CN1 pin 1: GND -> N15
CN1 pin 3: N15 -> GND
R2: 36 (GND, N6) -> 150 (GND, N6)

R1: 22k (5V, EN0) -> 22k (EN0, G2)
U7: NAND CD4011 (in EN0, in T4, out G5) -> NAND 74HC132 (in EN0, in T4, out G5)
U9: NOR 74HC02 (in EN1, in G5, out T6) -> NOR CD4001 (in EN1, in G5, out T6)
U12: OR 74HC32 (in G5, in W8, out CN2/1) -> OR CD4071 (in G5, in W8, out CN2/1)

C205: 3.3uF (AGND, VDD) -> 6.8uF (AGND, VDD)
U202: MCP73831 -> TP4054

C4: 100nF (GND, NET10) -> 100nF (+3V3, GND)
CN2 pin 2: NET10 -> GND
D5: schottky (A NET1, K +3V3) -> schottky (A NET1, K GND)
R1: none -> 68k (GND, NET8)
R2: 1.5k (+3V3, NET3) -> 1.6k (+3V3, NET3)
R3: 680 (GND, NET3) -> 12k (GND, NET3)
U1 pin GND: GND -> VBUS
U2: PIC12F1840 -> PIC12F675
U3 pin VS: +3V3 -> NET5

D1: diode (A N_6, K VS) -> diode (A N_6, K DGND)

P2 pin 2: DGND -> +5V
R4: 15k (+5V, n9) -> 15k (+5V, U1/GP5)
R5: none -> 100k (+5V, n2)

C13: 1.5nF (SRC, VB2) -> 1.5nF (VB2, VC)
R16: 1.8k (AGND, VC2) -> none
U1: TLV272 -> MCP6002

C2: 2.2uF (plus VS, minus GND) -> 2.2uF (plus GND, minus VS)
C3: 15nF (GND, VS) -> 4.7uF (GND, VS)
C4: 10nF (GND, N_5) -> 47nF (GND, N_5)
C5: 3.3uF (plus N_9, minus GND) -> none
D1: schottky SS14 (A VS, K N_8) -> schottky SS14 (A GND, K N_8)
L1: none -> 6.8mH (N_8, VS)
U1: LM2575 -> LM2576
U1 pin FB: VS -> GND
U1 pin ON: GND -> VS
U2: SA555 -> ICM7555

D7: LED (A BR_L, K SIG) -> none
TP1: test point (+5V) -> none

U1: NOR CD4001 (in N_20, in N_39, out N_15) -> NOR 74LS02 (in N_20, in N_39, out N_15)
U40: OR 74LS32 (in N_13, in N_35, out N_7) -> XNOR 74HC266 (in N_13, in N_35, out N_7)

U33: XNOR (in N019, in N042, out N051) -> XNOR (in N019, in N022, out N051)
========
**The problem:** Write out, word for word, every line from the one containing "U1: NOR CD4001" through the last line of the records above.

**Solved exercise:**
U1: NOR CD4001 (in N_20, in N_39, out N_15) -> NOR 74LS02 (in N_20, in N_39, out N_15)
U40: OR 74LS32 (in N_13, in N_35, out N_7) -> XNOR 74HC266 (in N_13, in N_35, out N_7)

U33: XNOR (in N019, in N042, out N051) -> XNOR (in N019, in N022, out N051)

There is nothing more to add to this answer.